##### Task input
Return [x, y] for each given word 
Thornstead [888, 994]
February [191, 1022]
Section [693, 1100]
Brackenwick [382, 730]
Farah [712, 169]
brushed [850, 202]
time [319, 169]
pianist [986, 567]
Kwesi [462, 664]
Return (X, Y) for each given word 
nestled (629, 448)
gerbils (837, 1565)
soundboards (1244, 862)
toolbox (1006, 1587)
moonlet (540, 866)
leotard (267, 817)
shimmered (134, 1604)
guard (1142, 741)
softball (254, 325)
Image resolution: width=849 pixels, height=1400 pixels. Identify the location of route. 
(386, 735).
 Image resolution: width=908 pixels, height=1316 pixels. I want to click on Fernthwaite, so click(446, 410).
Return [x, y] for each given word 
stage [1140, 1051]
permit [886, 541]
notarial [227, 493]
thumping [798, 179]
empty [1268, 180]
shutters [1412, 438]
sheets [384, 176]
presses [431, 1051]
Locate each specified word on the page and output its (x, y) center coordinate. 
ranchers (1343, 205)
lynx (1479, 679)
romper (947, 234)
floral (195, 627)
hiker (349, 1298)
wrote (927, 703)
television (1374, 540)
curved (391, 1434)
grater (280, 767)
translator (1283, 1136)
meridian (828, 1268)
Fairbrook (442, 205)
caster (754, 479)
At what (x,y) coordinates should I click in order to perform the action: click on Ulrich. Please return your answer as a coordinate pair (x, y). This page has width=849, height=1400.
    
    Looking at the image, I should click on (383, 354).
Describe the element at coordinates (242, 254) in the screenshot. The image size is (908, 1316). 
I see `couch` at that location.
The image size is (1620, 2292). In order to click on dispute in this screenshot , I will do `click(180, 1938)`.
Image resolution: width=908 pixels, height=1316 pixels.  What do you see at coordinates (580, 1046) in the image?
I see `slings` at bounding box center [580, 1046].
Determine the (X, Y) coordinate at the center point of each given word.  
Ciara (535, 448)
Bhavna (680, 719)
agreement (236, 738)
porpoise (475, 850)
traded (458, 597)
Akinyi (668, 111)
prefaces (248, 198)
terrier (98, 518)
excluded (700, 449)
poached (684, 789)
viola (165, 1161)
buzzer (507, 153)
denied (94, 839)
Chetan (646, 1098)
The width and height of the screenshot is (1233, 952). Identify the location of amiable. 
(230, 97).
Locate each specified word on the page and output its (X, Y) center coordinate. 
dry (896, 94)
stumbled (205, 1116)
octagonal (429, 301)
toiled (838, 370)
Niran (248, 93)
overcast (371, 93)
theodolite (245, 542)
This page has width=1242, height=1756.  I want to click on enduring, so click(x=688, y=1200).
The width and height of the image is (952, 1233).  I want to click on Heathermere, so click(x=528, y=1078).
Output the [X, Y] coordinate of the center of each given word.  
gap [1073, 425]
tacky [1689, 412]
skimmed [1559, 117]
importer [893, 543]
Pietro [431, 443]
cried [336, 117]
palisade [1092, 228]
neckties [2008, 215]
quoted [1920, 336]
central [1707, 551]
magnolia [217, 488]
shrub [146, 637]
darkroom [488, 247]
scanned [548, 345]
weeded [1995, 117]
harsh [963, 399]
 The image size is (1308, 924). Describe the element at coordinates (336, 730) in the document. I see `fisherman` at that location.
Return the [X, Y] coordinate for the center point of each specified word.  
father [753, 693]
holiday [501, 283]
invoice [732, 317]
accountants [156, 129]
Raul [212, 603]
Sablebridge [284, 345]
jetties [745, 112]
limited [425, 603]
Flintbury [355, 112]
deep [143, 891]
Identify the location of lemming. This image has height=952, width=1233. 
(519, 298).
##########
--- Given instruction ---
Reproduce the entire listing above, swapping in "each listed word" wherever "each given word" occurs and leaving every other part unchanged.

--- Task result ---
Return [x, y] for each listed word 
Thornstead [888, 994]
February [191, 1022]
Section [693, 1100]
Brackenwick [382, 730]
Farah [712, 169]
brushed [850, 202]
time [319, 169]
pianist [986, 567]
Kwesi [462, 664]
Return (X, Y) for each listed word 
nestled (629, 448)
gerbils (837, 1565)
soundboards (1244, 862)
toolbox (1006, 1587)
moonlet (540, 866)
leotard (267, 817)
shimmered (134, 1604)
guard (1142, 741)
softball (254, 325)
Image resolution: width=849 pixels, height=1400 pixels. Identify the location of route. 
(386, 735).
 Image resolution: width=908 pixels, height=1316 pixels. I want to click on Fernthwaite, so click(446, 410).
Return [x, y] for each listed word 
stage [1140, 1051]
permit [886, 541]
notarial [227, 493]
thumping [798, 179]
empty [1268, 180]
shutters [1412, 438]
sheets [384, 176]
presses [431, 1051]
Locate each specified word on the page and output its (x, y) center coordinate. 
ranchers (1343, 205)
lynx (1479, 679)
romper (947, 234)
floral (195, 627)
hiker (349, 1298)
wrote (927, 703)
television (1374, 540)
curved (391, 1434)
grater (280, 767)
translator (1283, 1136)
meridian (828, 1268)
Fairbrook (442, 205)
caster (754, 479)
At what (x,y) coordinates should I click in order to perform the action: click on Ulrich. Please return your answer as a coordinate pair (x, y). This page has width=849, height=1400.
    
    Looking at the image, I should click on (383, 354).
Describe the element at coordinates (242, 254) in the screenshot. The image size is (908, 1316). 
I see `couch` at that location.
The image size is (1620, 2292). In order to click on dispute in this screenshot , I will do `click(180, 1938)`.
Image resolution: width=908 pixels, height=1316 pixels.  What do you see at coordinates (580, 1046) in the image?
I see `slings` at bounding box center [580, 1046].
Determine the (X, Y) coordinate at the center point of each listed word.  
Ciara (535, 448)
Bhavna (680, 719)
agreement (236, 738)
porpoise (475, 850)
traded (458, 597)
Akinyi (668, 111)
prefaces (248, 198)
terrier (98, 518)
excluded (700, 449)
poached (684, 789)
viola (165, 1161)
buzzer (507, 153)
denied (94, 839)
Chetan (646, 1098)
The width and height of the screenshot is (1233, 952). Identify the location of amiable. 
(230, 97).
Locate each specified word on the page and output its (X, Y) center coordinate. 
dry (896, 94)
stumbled (205, 1116)
octagonal (429, 301)
toiled (838, 370)
Niran (248, 93)
overcast (371, 93)
theodolite (245, 542)
This page has width=1242, height=1756.  I want to click on enduring, so click(x=688, y=1200).
The width and height of the image is (952, 1233).  I want to click on Heathermere, so click(x=528, y=1078).
Output the [X, Y] coordinate of the center of each listed word.  
gap [1073, 425]
tacky [1689, 412]
skimmed [1559, 117]
importer [893, 543]
Pietro [431, 443]
cried [336, 117]
palisade [1092, 228]
neckties [2008, 215]
quoted [1920, 336]
central [1707, 551]
magnolia [217, 488]
shrub [146, 637]
darkroom [488, 247]
scanned [548, 345]
weeded [1995, 117]
harsh [963, 399]
 The image size is (1308, 924). Describe the element at coordinates (336, 730) in the document. I see `fisherman` at that location.
Return the [X, Y] coordinate for the center point of each specified word.  
father [753, 693]
holiday [501, 283]
invoice [732, 317]
accountants [156, 129]
Raul [212, 603]
Sablebridge [284, 345]
jetties [745, 112]
limited [425, 603]
Flintbury [355, 112]
deep [143, 891]
Identify the location of lemming. This image has height=952, width=1233. 
(519, 298).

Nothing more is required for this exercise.